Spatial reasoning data

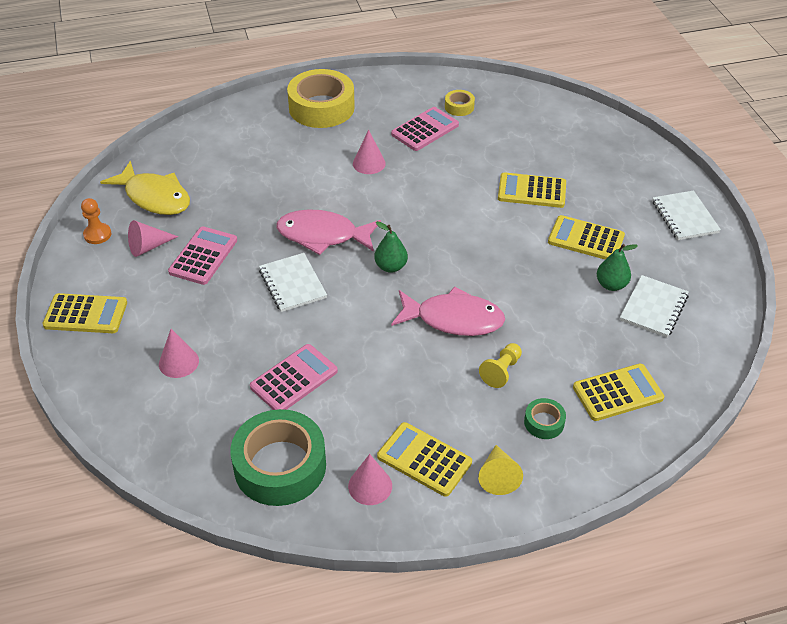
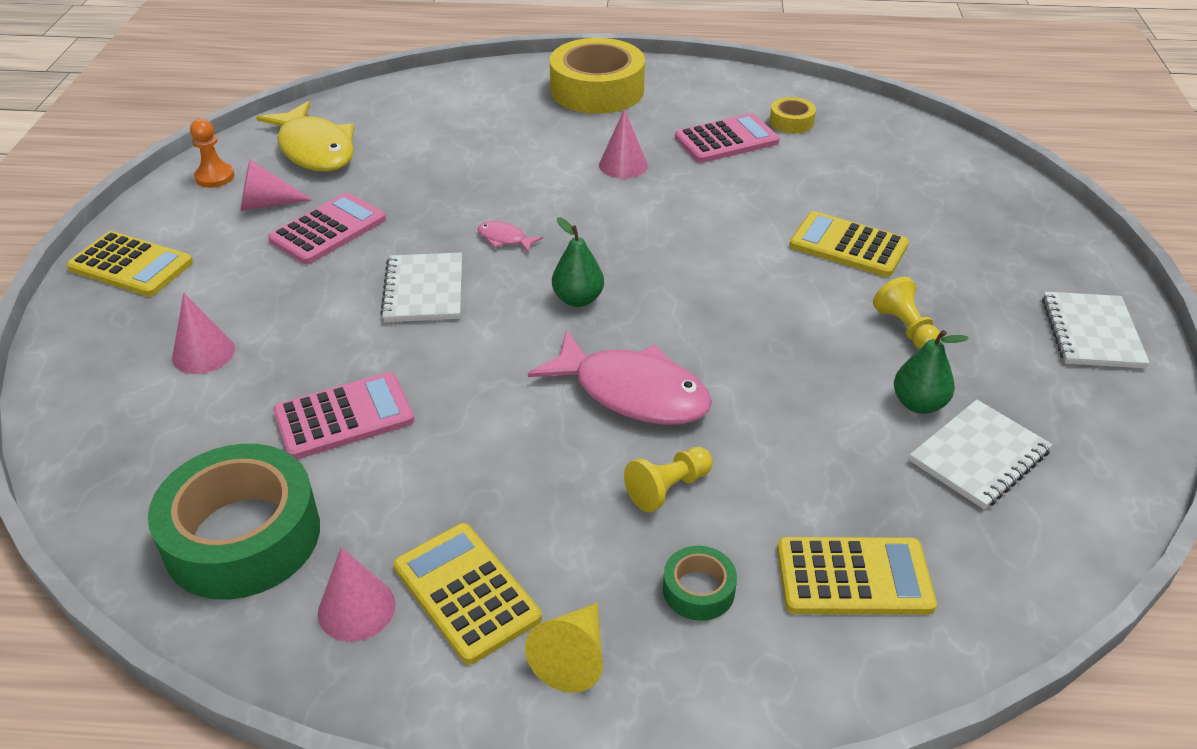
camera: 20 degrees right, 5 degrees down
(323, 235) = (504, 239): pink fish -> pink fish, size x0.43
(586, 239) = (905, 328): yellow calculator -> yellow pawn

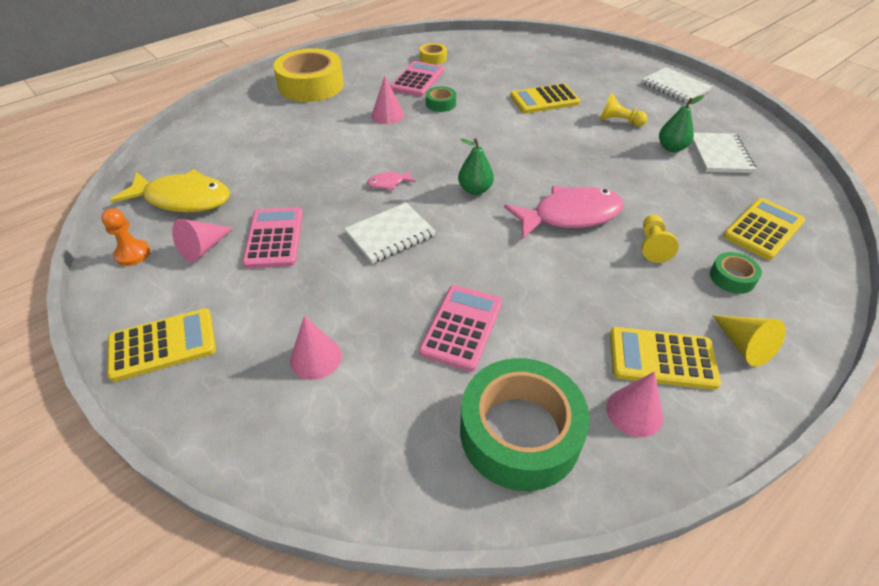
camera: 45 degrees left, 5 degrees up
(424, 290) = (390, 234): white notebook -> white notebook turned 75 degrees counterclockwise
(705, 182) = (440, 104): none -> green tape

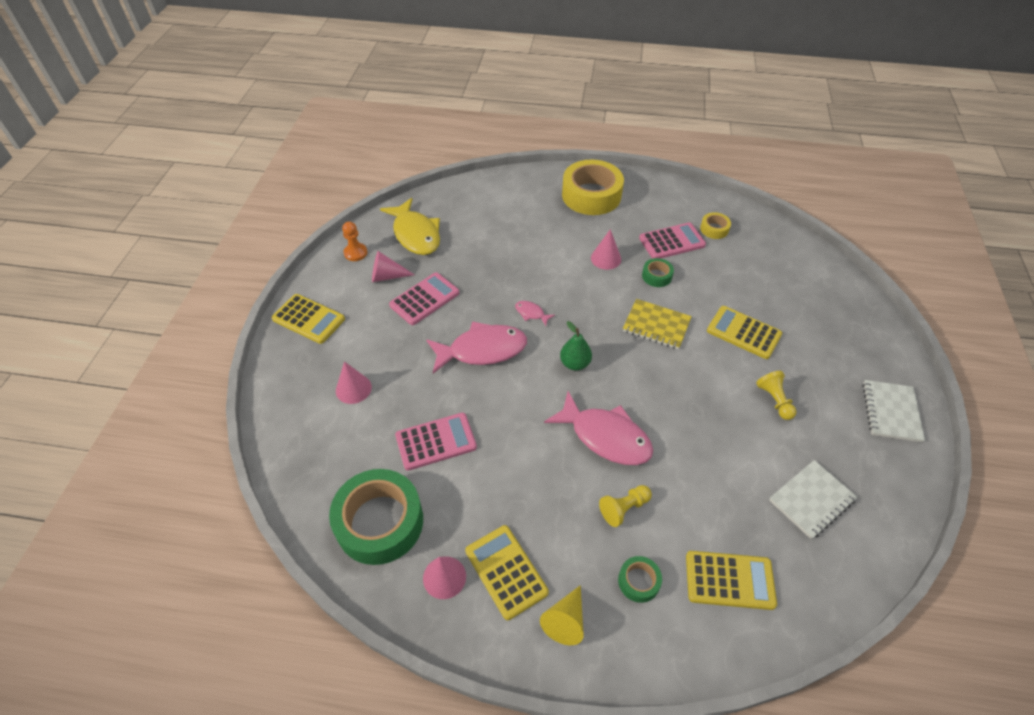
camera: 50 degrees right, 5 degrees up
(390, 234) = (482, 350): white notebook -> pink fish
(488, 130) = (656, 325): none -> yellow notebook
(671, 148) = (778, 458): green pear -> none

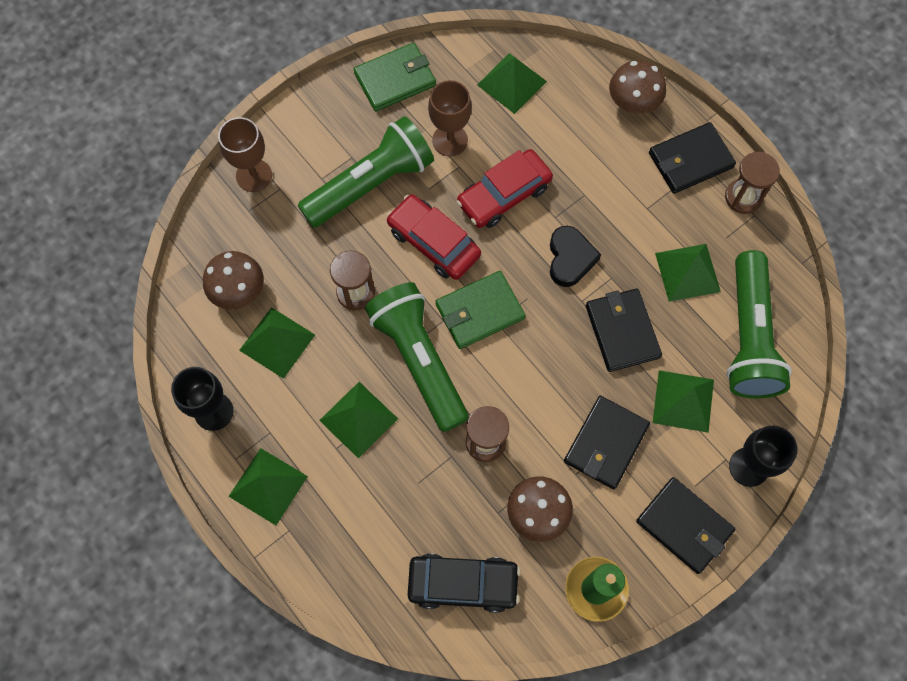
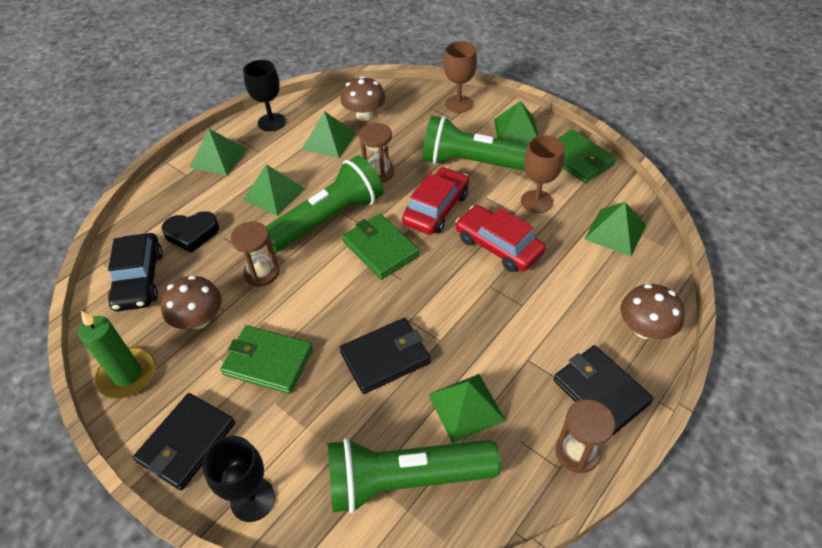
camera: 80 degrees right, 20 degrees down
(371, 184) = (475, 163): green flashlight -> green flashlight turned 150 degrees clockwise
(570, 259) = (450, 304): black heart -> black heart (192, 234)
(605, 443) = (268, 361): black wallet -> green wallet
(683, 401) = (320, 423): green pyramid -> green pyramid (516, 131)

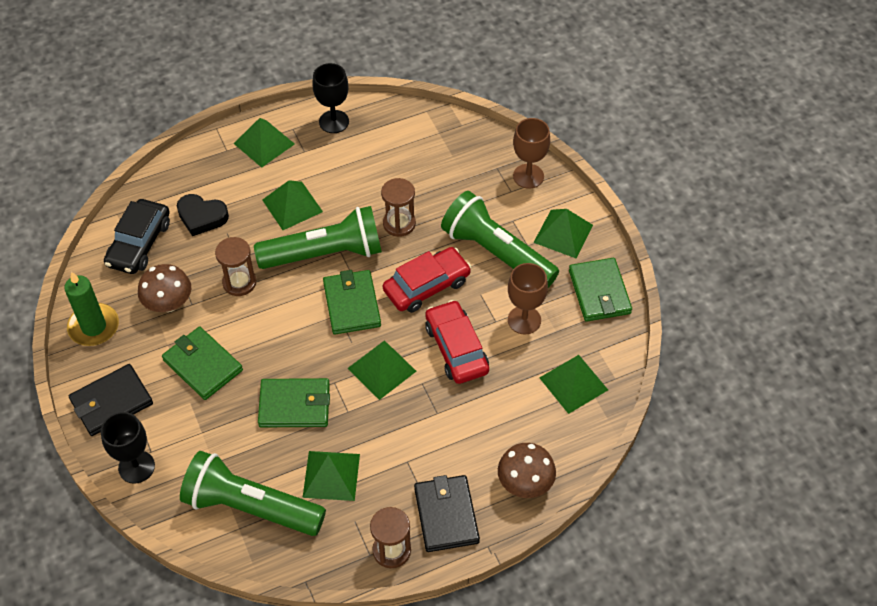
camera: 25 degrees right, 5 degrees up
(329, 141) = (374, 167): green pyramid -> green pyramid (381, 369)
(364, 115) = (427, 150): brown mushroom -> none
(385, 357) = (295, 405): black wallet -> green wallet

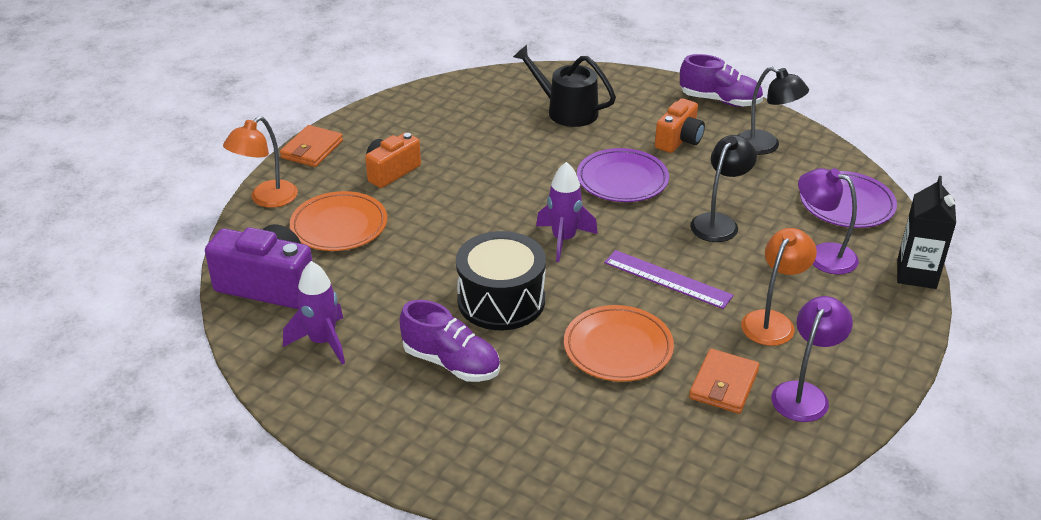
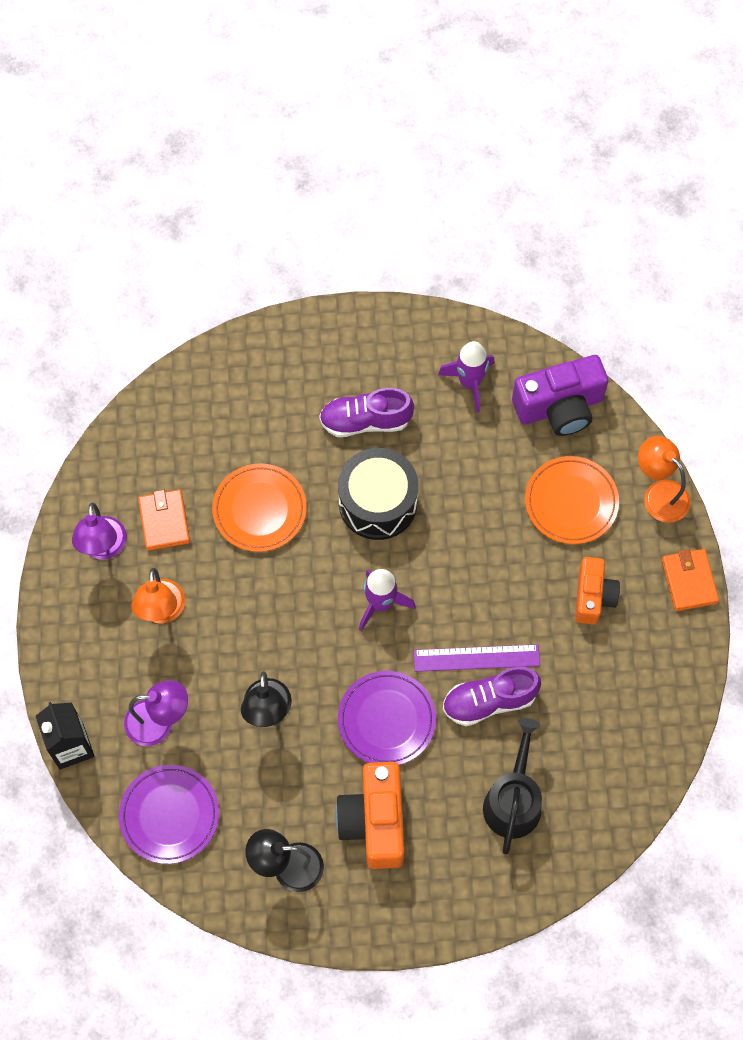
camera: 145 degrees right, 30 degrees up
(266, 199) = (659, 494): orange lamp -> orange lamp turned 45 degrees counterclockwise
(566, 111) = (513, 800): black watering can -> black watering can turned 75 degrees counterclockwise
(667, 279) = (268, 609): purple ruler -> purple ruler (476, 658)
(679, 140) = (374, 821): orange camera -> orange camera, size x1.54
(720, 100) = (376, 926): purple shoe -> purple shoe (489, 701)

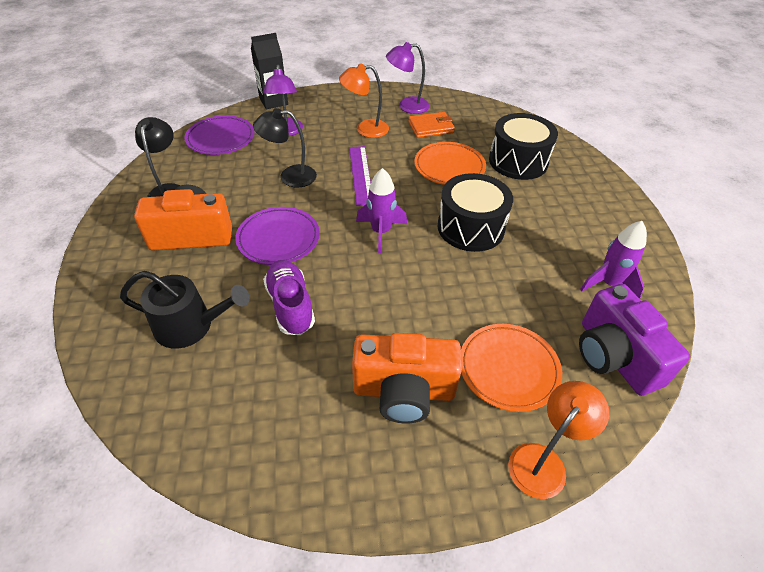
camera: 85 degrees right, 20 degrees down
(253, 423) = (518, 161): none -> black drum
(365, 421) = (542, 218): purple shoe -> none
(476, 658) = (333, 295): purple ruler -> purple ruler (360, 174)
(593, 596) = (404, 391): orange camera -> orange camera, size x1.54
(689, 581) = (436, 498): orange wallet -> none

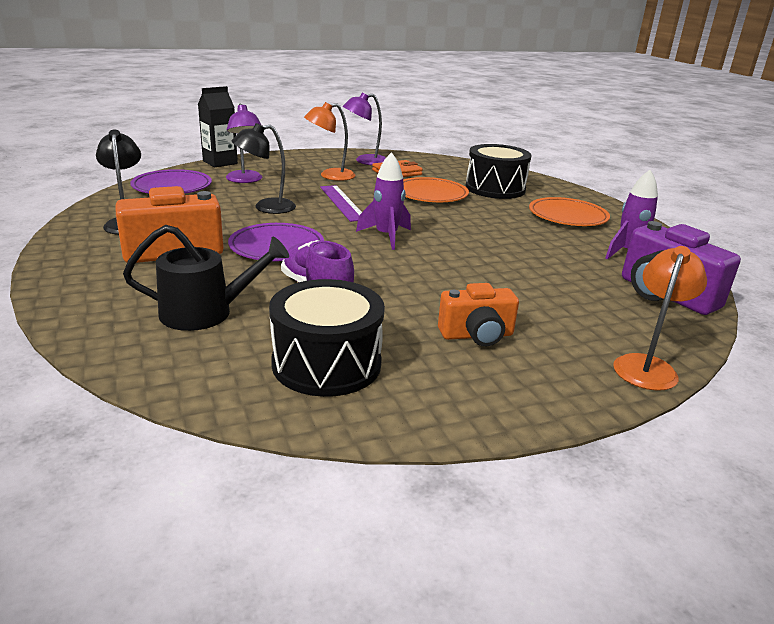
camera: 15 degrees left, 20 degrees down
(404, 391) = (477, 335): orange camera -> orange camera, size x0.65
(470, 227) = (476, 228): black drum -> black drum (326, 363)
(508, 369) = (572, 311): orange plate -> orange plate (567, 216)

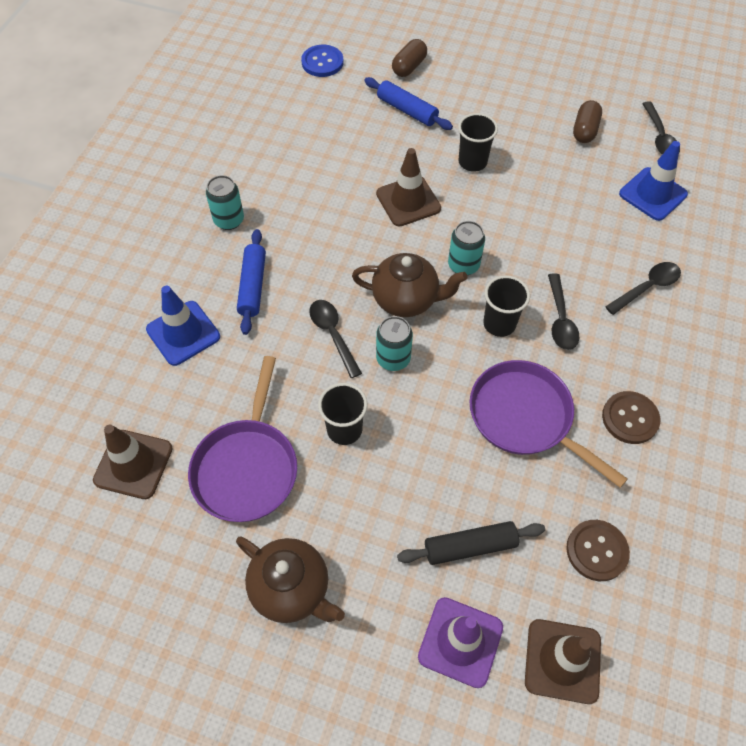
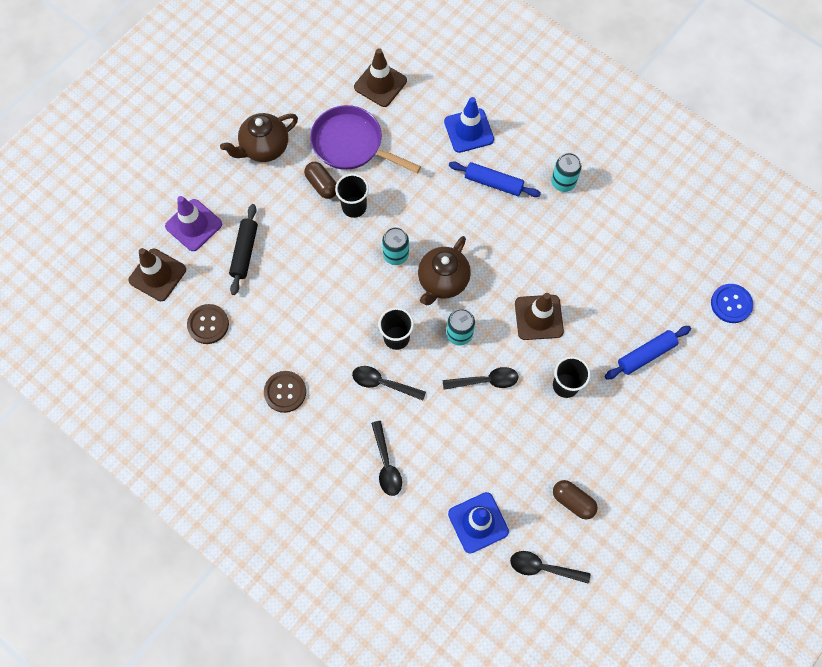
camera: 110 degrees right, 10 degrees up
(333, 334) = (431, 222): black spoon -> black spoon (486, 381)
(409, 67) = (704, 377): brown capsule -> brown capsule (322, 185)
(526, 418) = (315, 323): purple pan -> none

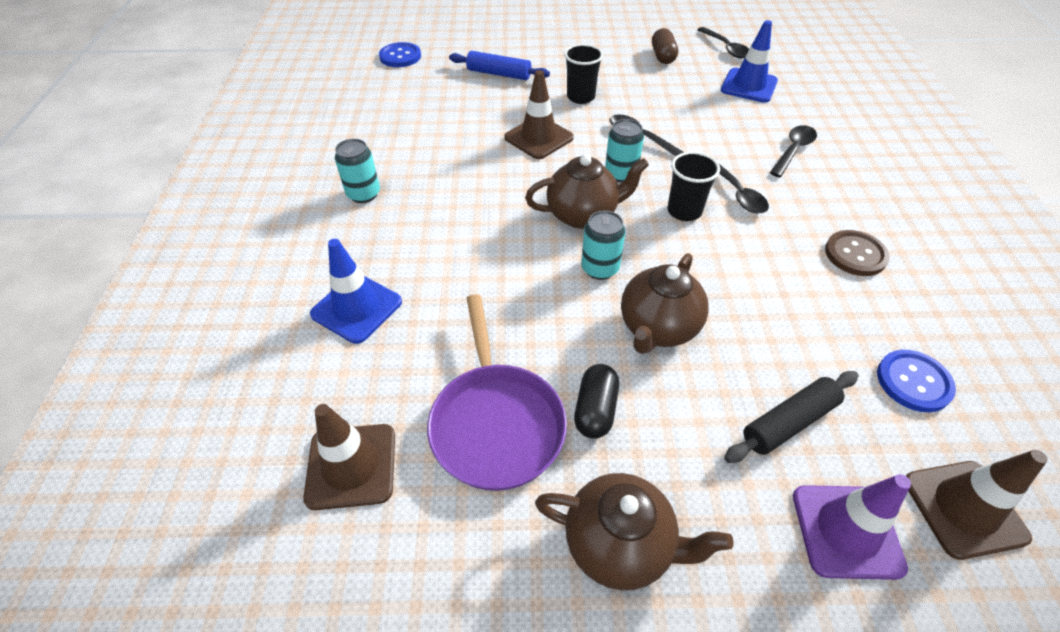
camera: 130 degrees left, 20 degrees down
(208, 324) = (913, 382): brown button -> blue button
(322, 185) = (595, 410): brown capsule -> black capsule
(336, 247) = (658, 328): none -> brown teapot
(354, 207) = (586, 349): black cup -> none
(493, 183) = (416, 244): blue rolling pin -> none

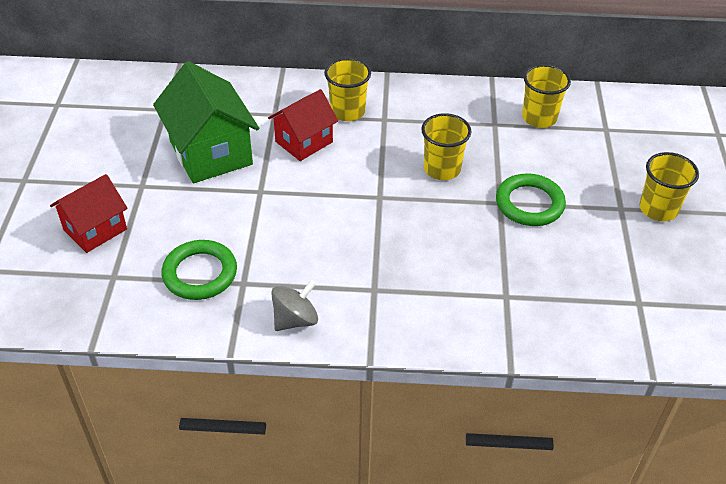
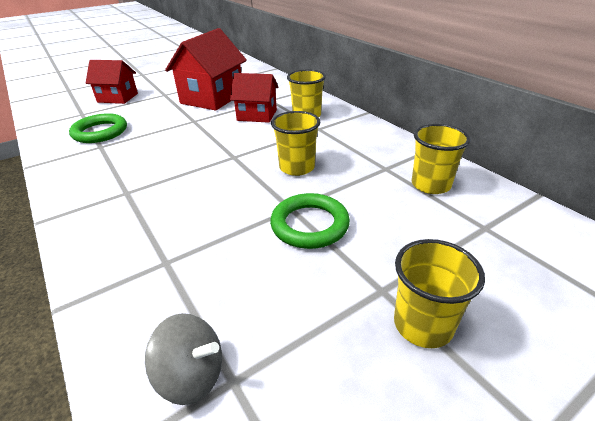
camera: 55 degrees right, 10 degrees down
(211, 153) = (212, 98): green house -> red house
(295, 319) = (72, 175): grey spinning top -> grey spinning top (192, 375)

__Exercise__
Return each line of the data, keeping its wording exact and omitting pictures.

__Result for this task__
camera: 20 degrees right, 5 degrees down
(323, 235) = (504, 239): pink fish -> pink fish, size x0.43
(586, 239) = (905, 328): yellow calculator -> yellow pawn

camera: 45 degrees left, 5 degrees up
(424, 290) = (390, 234): white notebook -> white notebook turned 75 degrees counterclockwise
(705, 182) = (440, 104): none -> green tape

camera: 50 degrees right, 5 degrees up
(390, 234) = (482, 350): white notebook -> pink fish
(488, 130) = (656, 325): none -> yellow notebook
(671, 148) = (778, 458): green pear -> none

camera: 80 degrees right, 20 degrees down
(371, 184) = (475, 163): green flashlight -> green flashlight turned 150 degrees clockwise
(570, 259) = (450, 304): black heart -> black heart (192, 234)
(605, 443) = (268, 361): black wallet -> green wallet
(683, 401) = (320, 423): green pyramid -> green pyramid (516, 131)

camera: 25 degrees right, 5 degrees up
(329, 141) = (374, 167): green pyramid -> green pyramid (381, 369)
(364, 115) = (427, 150): brown mushroom -> none
(385, 357) = (295, 405): black wallet -> green wallet

camera: 145 degrees right, 30 degrees up
(266, 199) = (659, 494): orange lamp -> orange lamp turned 45 degrees counterclockwise
(566, 111) = (513, 800): black watering can -> black watering can turned 75 degrees counterclockwise
(667, 279) = (268, 609): purple ruler -> purple ruler (476, 658)
(679, 140) = (374, 821): orange camera -> orange camera, size x1.54
(720, 100) = (376, 926): purple shoe -> purple shoe (489, 701)

camera: 85 degrees right, 20 degrees down
(253, 423) = (518, 161): none -> black drum
(365, 421) = (542, 218): purple shoe -> none
(476, 658) = (333, 295): purple ruler -> purple ruler (360, 174)
(593, 596) = (404, 391): orange camera -> orange camera, size x1.54
(689, 581) = (436, 498): orange wallet -> none

camera: 15 degrees left, 20 degrees down
(404, 391) = (477, 335): orange camera -> orange camera, size x0.65
(470, 227) = (476, 228): black drum -> black drum (326, 363)
(508, 369) = (572, 311): orange plate -> orange plate (567, 216)

camera: 110 degrees right, 10 degrees up
(333, 334) = (431, 222): black spoon -> black spoon (486, 381)
(409, 67) = (704, 377): brown capsule -> brown capsule (322, 185)
(526, 418) = (315, 323): purple pan -> none

camera: 130 degrees left, 20 degrees down
(208, 324) = (913, 382): brown button -> blue button
(322, 185) = (595, 410): brown capsule -> black capsule
(336, 247) = (658, 328): none -> brown teapot
(354, 207) = (586, 349): black cup -> none
(493, 183) = (416, 244): blue rolling pin -> none

camera: 55 degrees right, 10 degrees down
(211, 153) = (212, 98): green house -> red house
(295, 319) = (72, 175): grey spinning top -> grey spinning top (192, 375)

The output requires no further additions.